» RECORDS:

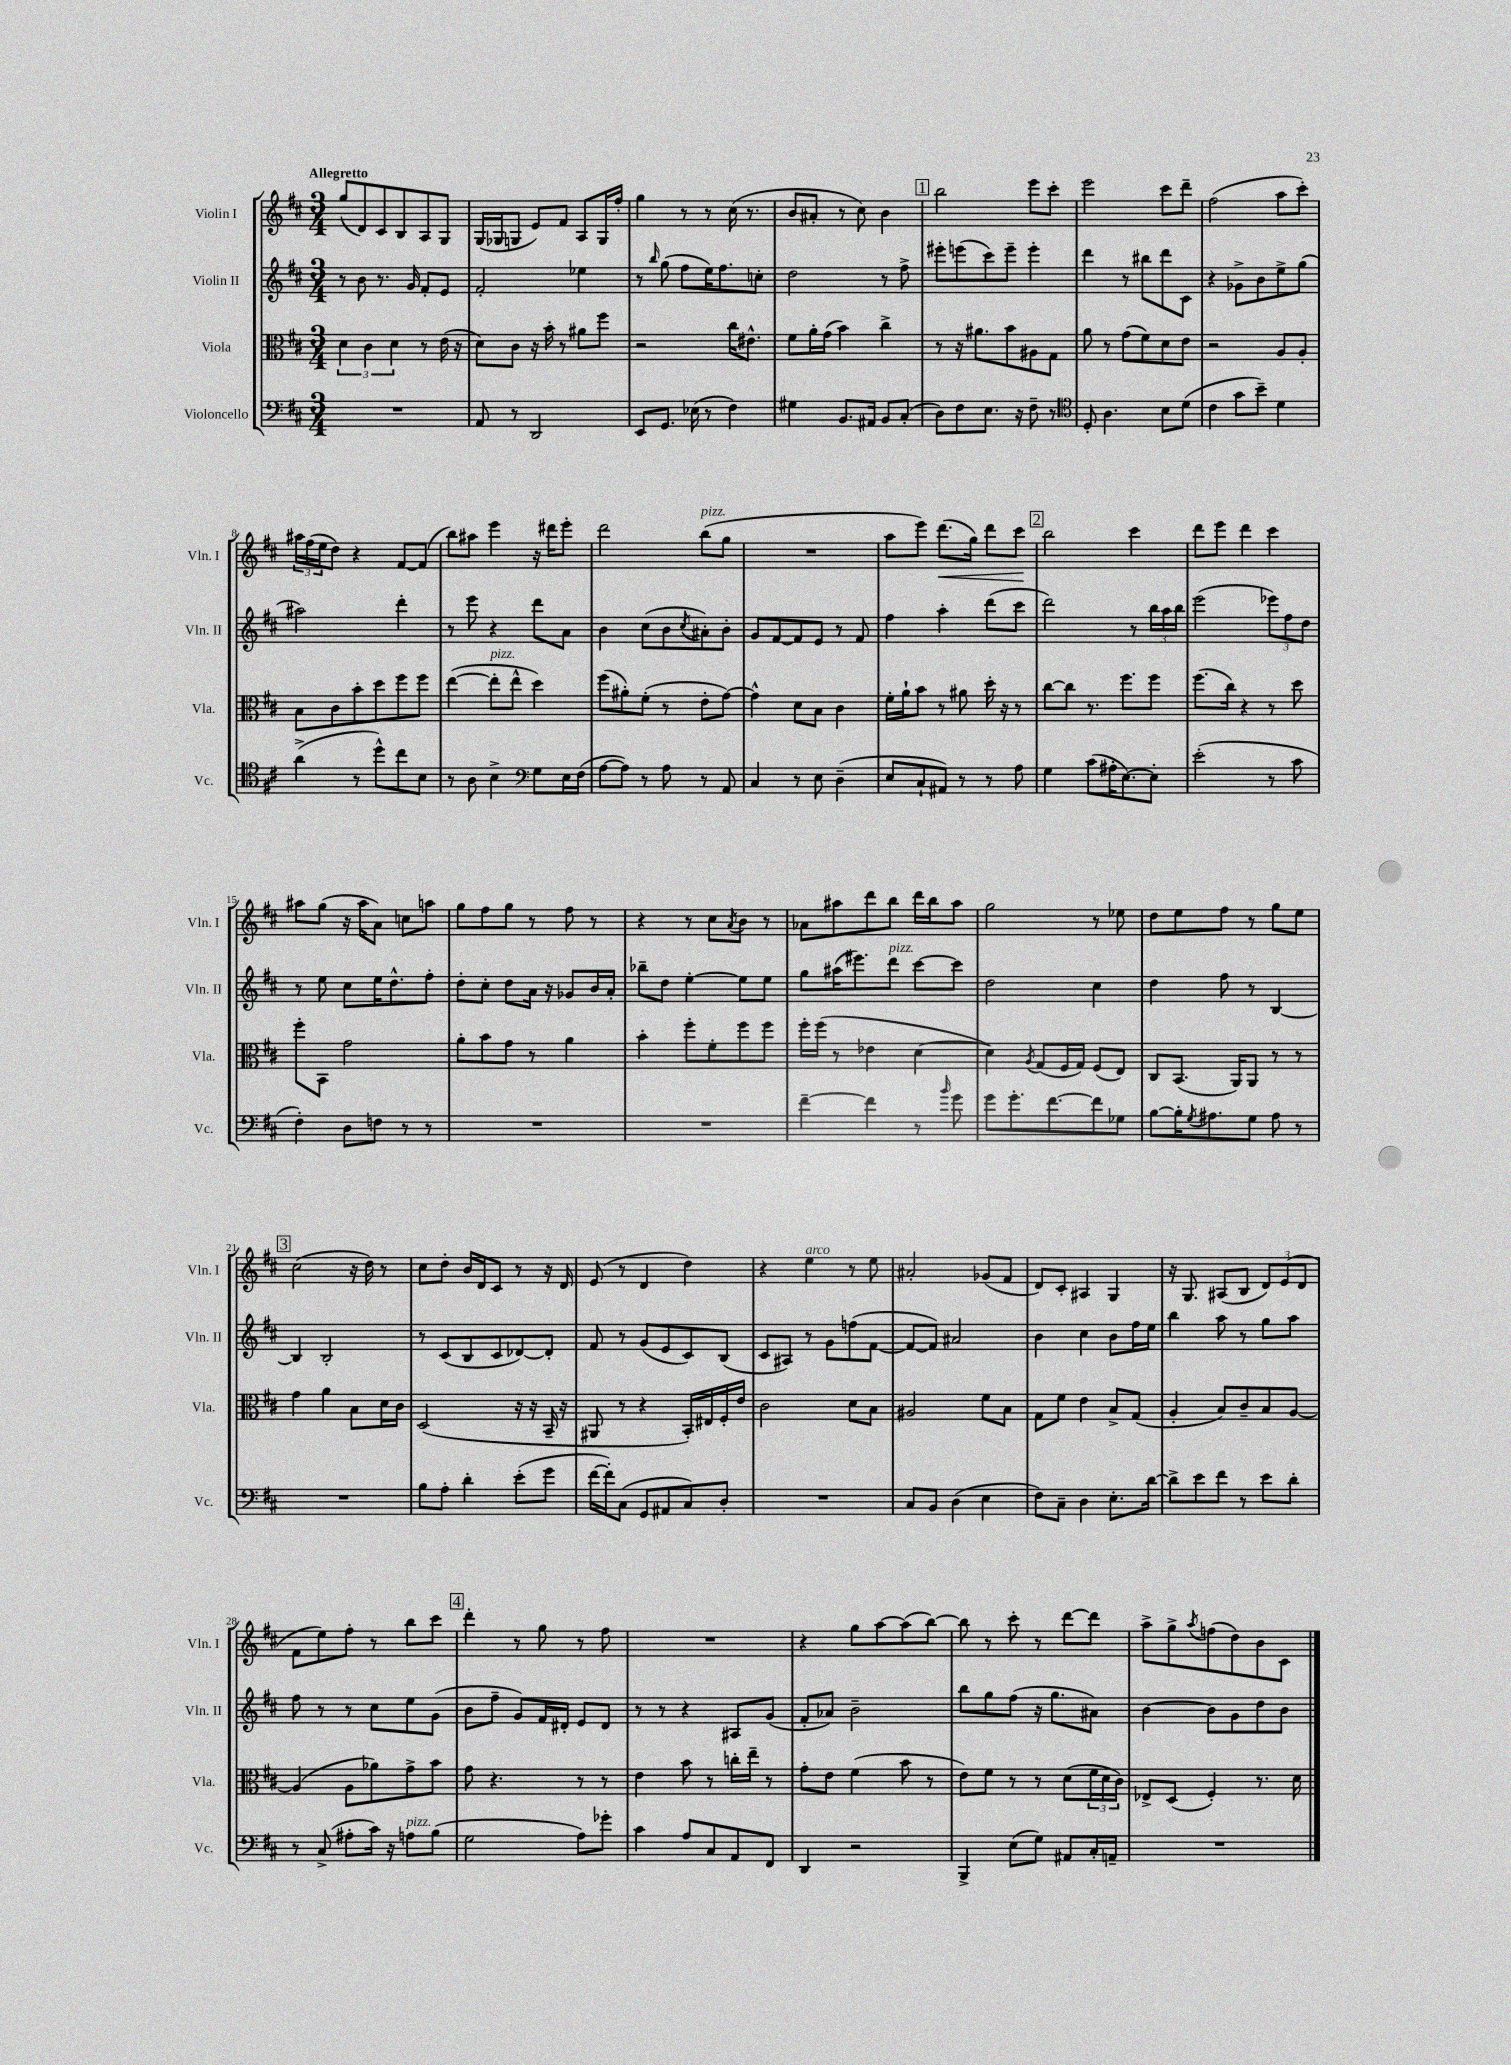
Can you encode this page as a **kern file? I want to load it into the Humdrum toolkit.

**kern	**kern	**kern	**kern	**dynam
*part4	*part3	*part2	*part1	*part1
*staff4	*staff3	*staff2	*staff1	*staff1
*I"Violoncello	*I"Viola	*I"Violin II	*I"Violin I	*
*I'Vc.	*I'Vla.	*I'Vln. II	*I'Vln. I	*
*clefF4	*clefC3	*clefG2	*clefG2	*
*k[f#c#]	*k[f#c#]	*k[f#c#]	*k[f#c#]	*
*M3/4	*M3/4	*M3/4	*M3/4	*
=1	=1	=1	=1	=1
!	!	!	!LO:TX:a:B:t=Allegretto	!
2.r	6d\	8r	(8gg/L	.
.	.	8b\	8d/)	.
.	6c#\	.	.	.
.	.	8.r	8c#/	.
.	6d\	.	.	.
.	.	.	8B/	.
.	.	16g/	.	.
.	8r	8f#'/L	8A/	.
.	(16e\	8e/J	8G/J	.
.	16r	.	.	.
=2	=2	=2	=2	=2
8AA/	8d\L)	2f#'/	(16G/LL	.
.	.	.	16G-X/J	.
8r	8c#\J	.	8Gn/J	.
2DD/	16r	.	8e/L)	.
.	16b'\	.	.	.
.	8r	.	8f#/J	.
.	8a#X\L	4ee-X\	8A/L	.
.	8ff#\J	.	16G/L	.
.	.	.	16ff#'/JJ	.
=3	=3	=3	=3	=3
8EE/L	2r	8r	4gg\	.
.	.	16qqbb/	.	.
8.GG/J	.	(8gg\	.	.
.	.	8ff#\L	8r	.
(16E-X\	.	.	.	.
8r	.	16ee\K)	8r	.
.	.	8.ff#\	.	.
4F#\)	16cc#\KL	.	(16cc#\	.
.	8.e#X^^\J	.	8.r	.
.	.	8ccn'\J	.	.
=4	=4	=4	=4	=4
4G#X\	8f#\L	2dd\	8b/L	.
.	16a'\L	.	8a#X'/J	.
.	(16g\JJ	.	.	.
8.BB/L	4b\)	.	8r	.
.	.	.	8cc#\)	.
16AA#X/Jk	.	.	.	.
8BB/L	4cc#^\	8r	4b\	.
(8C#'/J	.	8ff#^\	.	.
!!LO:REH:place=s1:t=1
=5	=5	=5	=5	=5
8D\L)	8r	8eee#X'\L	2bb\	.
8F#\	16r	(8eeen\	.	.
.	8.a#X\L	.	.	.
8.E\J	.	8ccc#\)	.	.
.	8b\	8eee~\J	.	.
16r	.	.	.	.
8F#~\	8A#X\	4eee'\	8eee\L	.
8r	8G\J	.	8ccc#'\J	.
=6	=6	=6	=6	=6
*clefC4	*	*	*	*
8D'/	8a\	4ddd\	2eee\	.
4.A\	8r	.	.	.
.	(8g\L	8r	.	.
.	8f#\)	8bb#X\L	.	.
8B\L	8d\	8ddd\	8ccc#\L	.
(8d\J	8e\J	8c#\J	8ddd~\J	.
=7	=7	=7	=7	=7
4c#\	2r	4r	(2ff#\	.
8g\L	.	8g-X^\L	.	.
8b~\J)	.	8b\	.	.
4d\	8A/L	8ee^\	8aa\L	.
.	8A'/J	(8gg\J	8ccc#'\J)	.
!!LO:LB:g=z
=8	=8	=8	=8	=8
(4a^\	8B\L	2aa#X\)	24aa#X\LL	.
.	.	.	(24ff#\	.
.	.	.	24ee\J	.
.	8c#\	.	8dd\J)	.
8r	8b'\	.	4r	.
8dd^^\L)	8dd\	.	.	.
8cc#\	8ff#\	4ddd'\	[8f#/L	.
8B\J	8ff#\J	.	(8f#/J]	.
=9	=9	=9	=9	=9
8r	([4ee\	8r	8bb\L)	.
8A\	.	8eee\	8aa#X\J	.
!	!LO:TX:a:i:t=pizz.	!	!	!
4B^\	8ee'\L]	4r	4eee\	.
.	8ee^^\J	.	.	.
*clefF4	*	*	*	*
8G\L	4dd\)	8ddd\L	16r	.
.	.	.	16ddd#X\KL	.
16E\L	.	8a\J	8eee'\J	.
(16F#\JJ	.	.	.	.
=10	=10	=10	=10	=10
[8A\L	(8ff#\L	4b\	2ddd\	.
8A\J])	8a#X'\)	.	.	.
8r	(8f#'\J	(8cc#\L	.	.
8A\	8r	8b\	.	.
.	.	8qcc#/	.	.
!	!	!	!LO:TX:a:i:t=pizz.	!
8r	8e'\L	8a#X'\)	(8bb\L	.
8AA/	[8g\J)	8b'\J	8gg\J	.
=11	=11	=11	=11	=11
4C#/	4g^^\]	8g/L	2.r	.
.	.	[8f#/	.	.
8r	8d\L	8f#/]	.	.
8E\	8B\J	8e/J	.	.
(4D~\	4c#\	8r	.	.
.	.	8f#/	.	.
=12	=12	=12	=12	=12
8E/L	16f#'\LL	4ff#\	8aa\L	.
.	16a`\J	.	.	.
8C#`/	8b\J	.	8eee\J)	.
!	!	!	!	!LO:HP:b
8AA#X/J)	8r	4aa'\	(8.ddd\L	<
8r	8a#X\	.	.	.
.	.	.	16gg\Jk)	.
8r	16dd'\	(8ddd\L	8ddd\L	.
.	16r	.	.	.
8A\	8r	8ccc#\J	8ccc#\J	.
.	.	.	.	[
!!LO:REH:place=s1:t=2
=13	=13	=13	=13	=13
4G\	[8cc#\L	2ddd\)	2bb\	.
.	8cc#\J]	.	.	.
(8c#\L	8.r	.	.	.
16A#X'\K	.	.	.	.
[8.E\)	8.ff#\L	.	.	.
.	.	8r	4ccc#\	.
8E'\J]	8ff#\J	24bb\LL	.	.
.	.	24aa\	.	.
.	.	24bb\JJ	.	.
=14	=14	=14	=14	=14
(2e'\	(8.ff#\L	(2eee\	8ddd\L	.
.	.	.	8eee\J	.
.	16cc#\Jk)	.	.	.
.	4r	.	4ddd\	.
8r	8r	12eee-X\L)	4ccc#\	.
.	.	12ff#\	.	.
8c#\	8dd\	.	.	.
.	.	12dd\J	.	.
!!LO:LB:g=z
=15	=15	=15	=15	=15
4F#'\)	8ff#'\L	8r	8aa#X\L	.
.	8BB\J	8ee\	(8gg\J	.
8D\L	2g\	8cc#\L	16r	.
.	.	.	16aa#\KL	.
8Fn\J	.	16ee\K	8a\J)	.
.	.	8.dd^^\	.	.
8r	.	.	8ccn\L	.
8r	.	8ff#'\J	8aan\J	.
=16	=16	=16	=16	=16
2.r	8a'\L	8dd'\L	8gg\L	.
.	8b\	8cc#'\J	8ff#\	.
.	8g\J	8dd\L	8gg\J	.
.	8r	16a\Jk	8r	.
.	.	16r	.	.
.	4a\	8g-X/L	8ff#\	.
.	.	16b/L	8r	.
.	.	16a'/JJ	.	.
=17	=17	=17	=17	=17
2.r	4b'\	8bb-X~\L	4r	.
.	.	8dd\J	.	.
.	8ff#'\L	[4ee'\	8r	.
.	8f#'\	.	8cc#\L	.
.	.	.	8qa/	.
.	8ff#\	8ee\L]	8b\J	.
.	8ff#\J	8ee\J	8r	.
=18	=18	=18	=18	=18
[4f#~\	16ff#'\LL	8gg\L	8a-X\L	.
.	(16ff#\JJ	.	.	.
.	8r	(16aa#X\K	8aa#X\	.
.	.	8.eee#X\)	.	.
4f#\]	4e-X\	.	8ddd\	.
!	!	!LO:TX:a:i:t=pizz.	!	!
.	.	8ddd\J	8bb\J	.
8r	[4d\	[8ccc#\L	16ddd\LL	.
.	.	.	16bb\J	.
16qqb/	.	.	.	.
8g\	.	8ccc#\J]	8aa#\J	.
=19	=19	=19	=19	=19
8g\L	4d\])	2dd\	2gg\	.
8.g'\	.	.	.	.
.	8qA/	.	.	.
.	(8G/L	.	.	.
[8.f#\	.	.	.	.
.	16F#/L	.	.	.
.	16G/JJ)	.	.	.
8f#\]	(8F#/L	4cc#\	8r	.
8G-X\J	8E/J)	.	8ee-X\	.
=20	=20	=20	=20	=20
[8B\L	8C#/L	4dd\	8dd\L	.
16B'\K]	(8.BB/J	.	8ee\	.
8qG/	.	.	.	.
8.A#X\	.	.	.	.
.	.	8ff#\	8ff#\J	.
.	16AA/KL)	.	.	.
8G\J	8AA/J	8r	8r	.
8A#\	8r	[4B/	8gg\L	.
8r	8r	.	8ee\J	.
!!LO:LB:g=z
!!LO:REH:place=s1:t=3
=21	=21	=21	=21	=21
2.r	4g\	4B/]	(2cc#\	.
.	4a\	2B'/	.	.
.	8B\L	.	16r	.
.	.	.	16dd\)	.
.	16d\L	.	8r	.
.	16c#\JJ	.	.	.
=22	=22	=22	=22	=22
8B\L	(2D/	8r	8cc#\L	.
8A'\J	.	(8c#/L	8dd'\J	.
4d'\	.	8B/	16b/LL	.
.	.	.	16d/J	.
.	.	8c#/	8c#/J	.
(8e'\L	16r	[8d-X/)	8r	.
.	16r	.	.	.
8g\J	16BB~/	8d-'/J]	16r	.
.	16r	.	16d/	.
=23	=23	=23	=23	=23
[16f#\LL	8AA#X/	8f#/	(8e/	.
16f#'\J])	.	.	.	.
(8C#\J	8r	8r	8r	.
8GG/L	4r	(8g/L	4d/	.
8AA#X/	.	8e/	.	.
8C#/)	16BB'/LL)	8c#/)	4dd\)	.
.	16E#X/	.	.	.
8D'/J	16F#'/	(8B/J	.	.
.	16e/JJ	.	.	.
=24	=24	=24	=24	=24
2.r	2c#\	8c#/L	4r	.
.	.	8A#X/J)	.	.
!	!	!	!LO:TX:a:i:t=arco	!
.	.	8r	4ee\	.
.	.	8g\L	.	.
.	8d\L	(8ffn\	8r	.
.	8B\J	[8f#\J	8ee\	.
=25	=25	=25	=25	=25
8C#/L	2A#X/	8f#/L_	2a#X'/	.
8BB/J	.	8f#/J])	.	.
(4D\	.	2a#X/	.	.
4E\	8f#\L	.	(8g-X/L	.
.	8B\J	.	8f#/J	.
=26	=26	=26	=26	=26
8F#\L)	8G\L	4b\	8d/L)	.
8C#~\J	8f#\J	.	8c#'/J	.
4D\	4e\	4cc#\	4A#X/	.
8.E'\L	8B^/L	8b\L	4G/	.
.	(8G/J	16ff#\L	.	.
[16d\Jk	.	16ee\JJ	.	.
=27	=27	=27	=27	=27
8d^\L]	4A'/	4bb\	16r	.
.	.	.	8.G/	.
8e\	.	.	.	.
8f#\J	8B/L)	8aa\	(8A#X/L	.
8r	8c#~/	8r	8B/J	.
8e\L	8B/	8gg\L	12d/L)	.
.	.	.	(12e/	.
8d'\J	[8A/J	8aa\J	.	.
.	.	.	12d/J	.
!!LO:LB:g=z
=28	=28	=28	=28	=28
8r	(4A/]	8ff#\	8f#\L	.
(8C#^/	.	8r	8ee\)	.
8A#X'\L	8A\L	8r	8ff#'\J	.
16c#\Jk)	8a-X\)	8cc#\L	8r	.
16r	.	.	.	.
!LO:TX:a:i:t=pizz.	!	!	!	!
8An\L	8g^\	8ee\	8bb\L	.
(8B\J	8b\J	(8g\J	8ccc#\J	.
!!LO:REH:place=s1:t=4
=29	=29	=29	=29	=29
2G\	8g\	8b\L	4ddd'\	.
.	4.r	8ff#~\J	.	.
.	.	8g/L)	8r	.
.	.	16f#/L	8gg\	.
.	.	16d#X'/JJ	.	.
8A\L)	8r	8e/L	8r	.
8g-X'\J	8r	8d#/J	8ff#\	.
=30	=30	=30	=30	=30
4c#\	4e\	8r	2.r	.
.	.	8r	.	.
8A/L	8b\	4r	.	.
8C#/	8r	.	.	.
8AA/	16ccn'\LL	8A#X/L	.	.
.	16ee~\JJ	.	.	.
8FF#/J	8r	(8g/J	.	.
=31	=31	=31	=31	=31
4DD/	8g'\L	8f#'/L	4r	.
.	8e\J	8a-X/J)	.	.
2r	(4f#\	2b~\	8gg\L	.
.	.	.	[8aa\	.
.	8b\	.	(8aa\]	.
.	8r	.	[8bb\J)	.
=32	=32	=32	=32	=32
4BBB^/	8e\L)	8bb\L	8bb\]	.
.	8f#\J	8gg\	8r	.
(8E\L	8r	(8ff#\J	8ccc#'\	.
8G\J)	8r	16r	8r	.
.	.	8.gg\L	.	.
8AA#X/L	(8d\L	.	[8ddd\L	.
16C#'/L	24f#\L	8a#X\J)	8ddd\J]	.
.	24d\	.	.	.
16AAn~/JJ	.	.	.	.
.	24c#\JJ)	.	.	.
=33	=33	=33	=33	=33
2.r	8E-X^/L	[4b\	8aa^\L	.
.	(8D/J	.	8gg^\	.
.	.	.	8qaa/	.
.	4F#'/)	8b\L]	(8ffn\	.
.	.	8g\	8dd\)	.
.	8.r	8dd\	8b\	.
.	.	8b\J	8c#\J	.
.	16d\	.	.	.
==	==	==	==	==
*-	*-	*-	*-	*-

» TASK TO CARRY OUT: Pull out each line in the items above that contains the string "pizz".

» RESULT FOR THIS TASK:
!	!LO:TX:a:i:t=pizz.	!	!	!
!	!	!	!LO:TX:a:i:t=pizz.	!
!	!	!LO:TX:a:i:t=pizz.	!	!
!LO:TX:a:i:t=pizz.	!	!	!	!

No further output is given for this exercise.